# [Data excerpts]

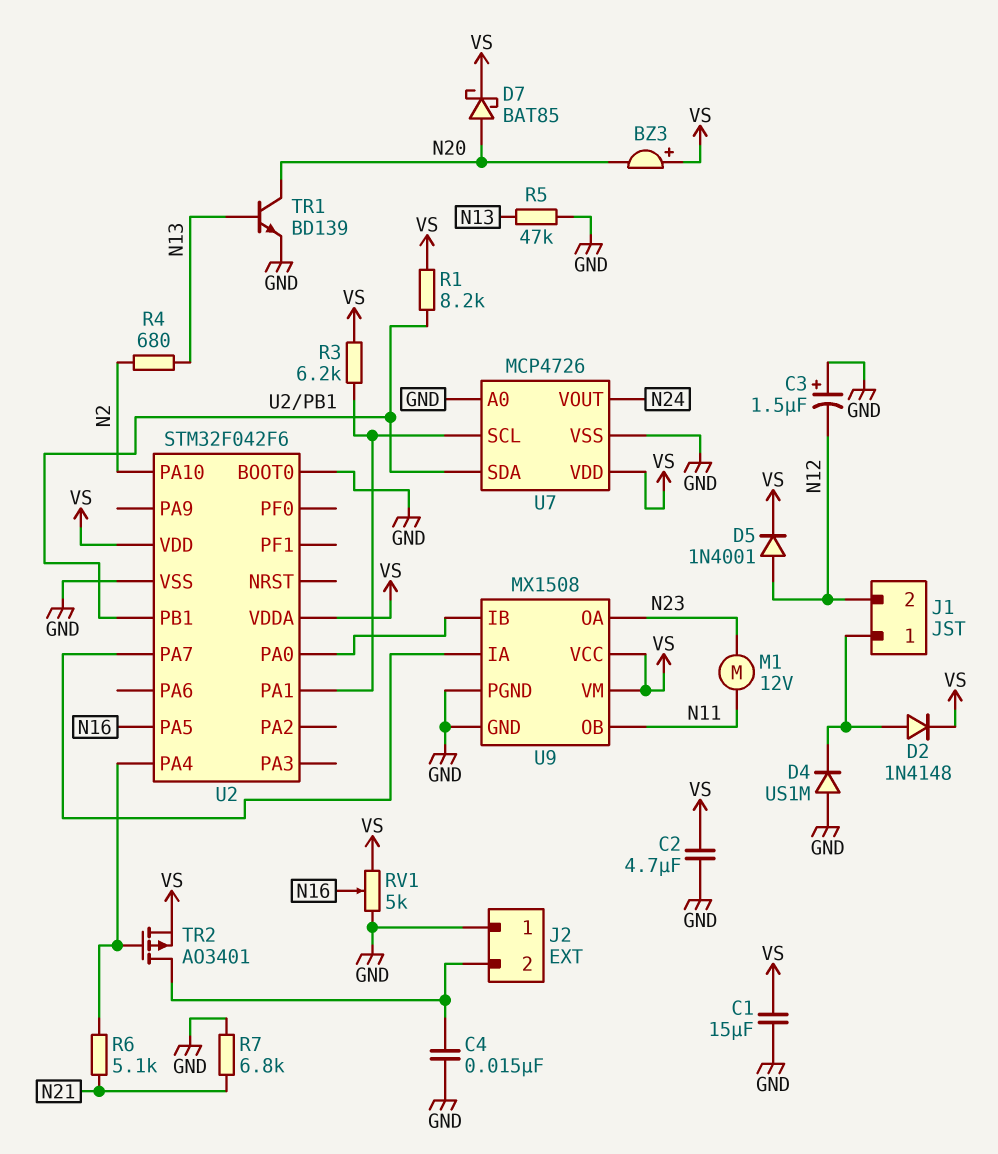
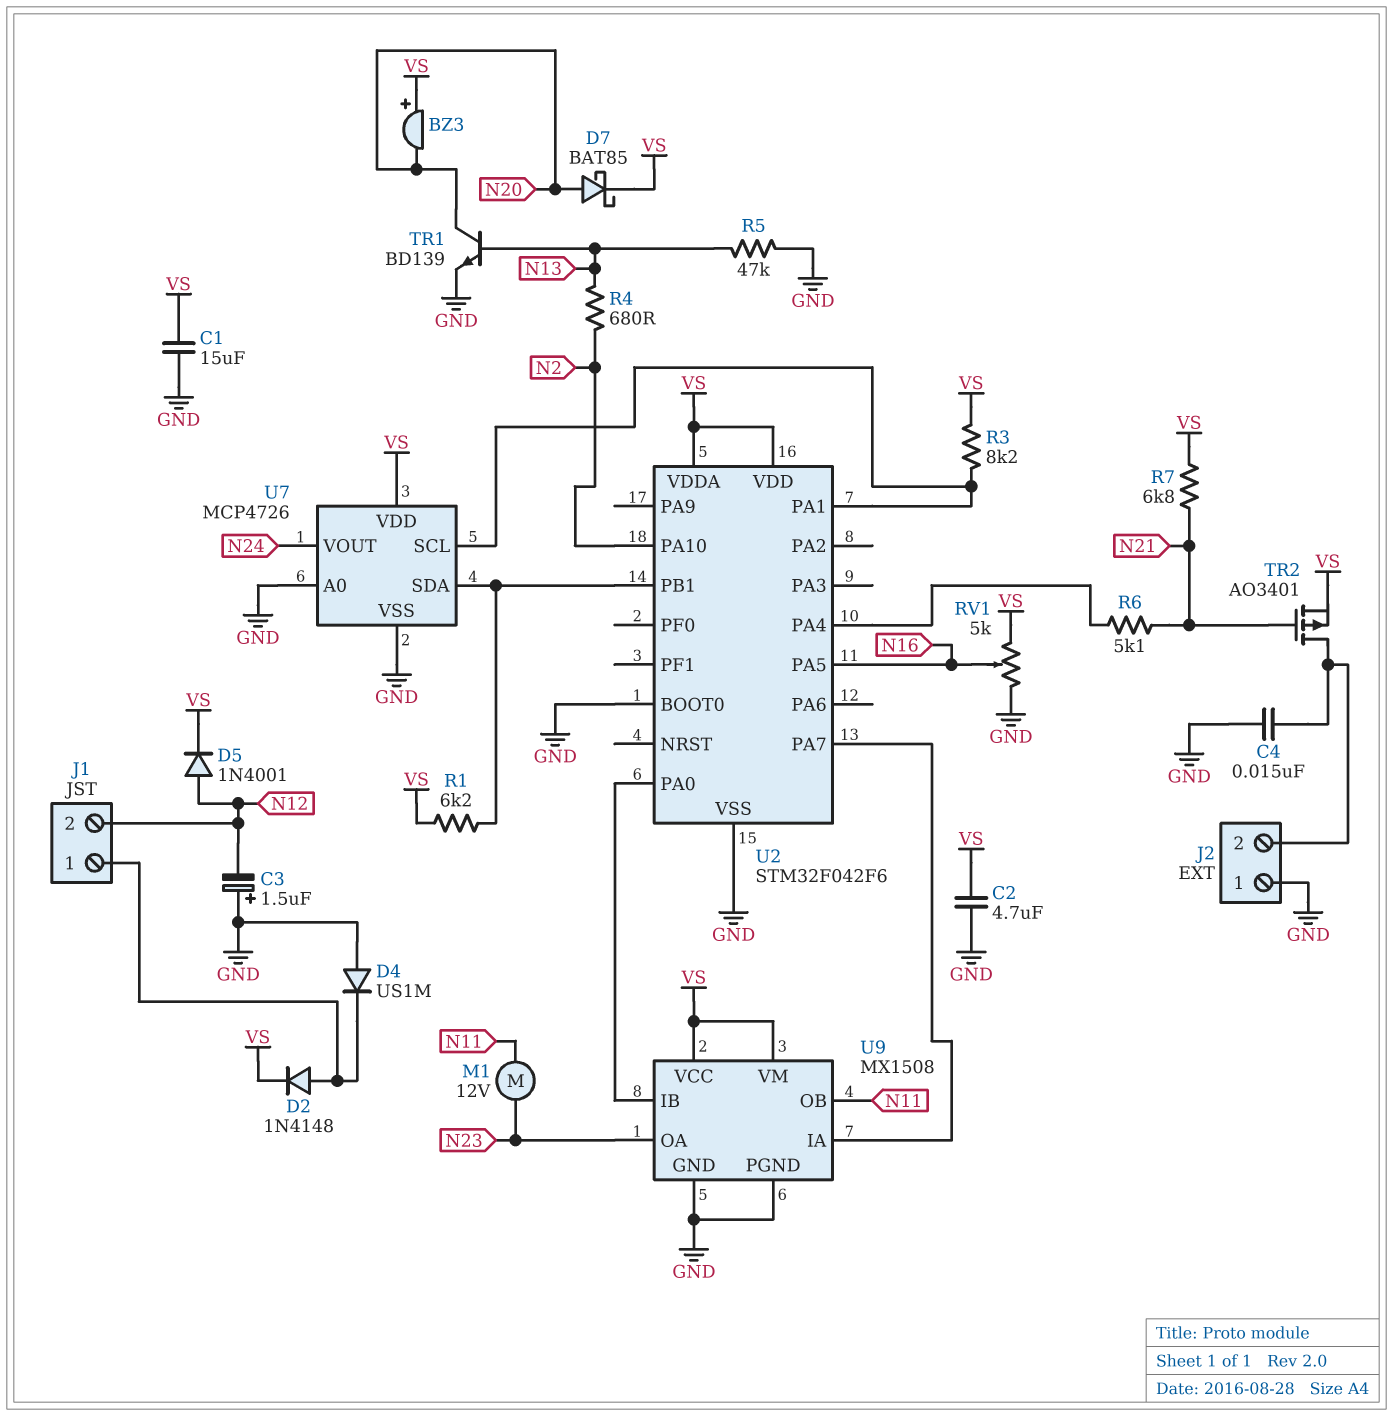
R1: 8.2k (U2/PB1, VS) -> 6.2k (U2/PB1, VS)
R3: 6.2k (U2/PA1, VS) -> 8.2k (U2/PA1, VS)
R7: 6.8k (GND, N21) -> 6.8k (N21, VS)
TR2: PMOS AO3401 (G U2/PA4, D J2/2, S VS) -> PMOS AO3401 (G N21, D J2/2, S VS)

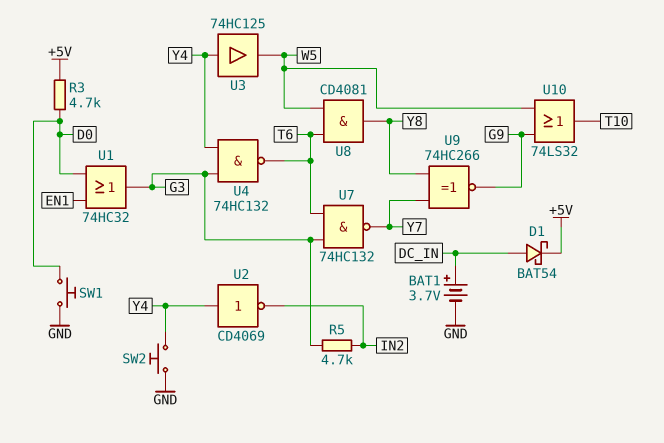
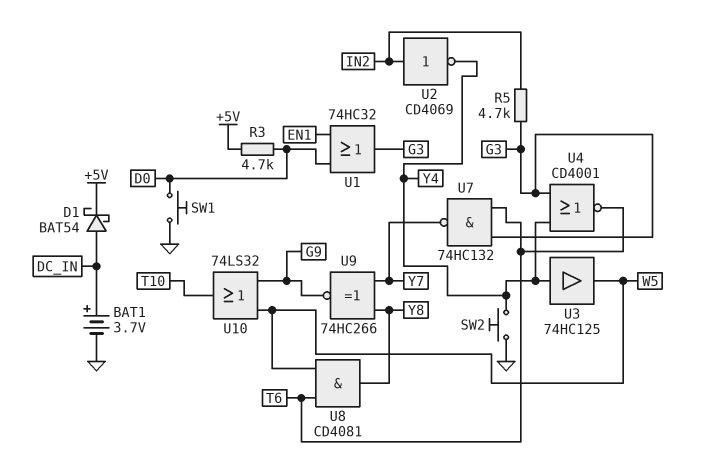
U2: NOT CD4069 (in Y4, out IN2) -> NOT CD4069 (in IN2, out Y4)
U4: NAND 74HC132 (in G3, in Y4, out T6) -> NOR CD4001 (in G3, in Y4, out T6)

# [Work item]
All lines from the one containing "U2: NOT CD4069" through the end of the records, both ends included, are to be quoted exactly; please add nothing else.

# [Output for this exercise]
U2: NOT CD4069 (in Y4, out IN2) -> NOT CD4069 (in IN2, out Y4)
U4: NAND 74HC132 (in G3, in Y4, out T6) -> NOR CD4001 (in G3, in Y4, out T6)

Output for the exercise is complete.